■ Work item ■
Nothing but the lines from the start of the records below through the line that has "LCD2: LCD2004 -> LCD1602" should appear, each exactly as given.

(Difference listings)
*****
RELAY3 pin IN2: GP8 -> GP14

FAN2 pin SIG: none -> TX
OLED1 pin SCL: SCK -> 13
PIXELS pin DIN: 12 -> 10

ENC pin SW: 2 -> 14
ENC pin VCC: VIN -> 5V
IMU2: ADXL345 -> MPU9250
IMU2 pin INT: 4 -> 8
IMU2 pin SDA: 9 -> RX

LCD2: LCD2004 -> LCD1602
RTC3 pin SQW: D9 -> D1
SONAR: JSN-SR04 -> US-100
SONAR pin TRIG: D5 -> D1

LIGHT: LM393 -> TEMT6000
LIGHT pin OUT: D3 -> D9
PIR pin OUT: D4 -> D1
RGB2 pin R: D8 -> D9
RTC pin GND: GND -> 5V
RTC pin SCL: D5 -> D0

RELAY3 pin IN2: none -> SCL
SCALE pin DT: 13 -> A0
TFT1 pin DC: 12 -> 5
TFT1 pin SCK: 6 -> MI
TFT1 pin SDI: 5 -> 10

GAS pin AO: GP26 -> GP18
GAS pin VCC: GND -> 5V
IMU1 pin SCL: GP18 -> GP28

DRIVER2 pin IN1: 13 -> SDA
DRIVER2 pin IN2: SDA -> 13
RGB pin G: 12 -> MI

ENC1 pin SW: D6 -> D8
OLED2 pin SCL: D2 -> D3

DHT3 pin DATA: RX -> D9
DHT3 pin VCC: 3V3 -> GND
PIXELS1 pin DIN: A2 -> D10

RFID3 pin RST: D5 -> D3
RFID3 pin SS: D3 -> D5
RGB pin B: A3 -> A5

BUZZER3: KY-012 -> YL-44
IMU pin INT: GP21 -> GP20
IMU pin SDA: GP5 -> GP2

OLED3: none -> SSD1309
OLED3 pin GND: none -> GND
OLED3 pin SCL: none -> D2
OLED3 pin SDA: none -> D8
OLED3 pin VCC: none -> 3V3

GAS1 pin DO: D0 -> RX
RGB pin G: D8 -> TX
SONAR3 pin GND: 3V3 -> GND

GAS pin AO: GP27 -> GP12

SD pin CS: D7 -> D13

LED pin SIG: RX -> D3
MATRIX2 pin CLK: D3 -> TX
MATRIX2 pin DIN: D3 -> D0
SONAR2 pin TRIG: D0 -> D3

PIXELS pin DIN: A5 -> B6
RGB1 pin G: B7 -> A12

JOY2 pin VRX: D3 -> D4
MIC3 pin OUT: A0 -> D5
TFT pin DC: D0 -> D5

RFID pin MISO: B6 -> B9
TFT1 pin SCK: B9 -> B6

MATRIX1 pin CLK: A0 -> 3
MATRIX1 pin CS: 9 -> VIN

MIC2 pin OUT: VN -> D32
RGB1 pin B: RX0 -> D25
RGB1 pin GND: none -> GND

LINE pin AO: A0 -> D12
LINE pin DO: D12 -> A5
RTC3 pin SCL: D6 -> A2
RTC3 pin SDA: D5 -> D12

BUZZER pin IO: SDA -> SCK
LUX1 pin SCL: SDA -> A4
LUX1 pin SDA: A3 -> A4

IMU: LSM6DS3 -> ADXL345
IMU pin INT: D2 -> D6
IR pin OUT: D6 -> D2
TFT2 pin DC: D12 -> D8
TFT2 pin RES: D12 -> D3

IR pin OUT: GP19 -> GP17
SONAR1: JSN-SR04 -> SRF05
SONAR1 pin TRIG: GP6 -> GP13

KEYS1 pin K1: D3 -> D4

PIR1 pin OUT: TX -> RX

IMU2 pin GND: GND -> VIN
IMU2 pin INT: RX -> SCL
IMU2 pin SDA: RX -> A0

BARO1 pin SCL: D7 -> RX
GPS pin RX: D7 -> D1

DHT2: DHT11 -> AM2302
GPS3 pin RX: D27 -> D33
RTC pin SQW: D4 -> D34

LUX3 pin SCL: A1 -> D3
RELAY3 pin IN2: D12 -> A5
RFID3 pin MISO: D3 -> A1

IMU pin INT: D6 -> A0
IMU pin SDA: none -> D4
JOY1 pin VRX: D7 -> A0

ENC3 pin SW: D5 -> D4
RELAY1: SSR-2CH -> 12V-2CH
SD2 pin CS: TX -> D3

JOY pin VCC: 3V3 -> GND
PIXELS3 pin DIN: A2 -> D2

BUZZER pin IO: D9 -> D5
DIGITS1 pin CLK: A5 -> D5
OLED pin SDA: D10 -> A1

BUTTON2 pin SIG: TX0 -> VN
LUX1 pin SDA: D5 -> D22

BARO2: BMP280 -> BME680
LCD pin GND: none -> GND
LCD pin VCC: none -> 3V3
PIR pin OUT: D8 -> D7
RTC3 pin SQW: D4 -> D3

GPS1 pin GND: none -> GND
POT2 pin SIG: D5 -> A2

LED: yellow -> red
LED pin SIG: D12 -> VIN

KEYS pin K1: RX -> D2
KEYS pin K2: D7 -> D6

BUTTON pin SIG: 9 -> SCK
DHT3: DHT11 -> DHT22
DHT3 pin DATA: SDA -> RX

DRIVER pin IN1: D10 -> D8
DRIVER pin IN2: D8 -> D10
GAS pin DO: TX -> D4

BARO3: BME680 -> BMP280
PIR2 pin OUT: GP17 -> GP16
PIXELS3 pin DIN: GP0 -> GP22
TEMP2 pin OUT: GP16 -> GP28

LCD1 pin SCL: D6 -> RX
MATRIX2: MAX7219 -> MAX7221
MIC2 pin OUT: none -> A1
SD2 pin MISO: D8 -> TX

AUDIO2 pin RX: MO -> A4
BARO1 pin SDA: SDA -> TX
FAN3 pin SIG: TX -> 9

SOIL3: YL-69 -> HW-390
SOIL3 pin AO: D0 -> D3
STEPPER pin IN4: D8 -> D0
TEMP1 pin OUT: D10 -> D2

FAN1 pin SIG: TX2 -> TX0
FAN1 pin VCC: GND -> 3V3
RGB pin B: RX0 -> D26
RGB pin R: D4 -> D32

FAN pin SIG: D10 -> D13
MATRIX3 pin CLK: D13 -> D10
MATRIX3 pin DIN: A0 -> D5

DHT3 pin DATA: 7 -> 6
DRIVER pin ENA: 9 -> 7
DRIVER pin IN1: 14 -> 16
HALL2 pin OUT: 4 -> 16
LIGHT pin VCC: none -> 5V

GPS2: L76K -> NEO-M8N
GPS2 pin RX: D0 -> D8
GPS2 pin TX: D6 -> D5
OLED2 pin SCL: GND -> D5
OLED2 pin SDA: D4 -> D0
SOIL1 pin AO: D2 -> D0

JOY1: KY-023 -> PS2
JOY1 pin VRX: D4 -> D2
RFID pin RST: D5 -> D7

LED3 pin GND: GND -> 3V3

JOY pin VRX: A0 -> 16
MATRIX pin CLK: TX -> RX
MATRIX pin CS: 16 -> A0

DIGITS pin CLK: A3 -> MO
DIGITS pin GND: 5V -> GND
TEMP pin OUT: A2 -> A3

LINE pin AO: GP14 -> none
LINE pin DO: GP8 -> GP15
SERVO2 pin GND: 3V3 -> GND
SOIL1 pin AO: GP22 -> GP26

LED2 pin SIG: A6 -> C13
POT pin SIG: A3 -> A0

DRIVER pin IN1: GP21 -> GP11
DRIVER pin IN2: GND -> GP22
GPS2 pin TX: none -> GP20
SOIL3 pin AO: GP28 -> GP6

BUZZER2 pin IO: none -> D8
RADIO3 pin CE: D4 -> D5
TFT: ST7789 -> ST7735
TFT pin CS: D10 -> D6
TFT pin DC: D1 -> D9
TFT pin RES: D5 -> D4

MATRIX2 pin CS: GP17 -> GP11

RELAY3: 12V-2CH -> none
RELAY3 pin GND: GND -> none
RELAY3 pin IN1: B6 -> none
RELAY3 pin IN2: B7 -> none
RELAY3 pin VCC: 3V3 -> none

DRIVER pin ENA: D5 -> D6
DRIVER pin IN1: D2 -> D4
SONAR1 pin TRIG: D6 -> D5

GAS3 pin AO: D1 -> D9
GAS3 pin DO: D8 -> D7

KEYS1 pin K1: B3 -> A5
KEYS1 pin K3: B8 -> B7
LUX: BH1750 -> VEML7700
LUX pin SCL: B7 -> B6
*****
■ Result of the task ■
RELAY3 pin IN2: GP8 -> GP14

FAN2 pin SIG: none -> TX
OLED1 pin SCL: SCK -> 13
PIXELS pin DIN: 12 -> 10

ENC pin SW: 2 -> 14
ENC pin VCC: VIN -> 5V
IMU2: ADXL345 -> MPU9250
IMU2 pin INT: 4 -> 8
IMU2 pin SDA: 9 -> RX

LCD2: LCD2004 -> LCD1602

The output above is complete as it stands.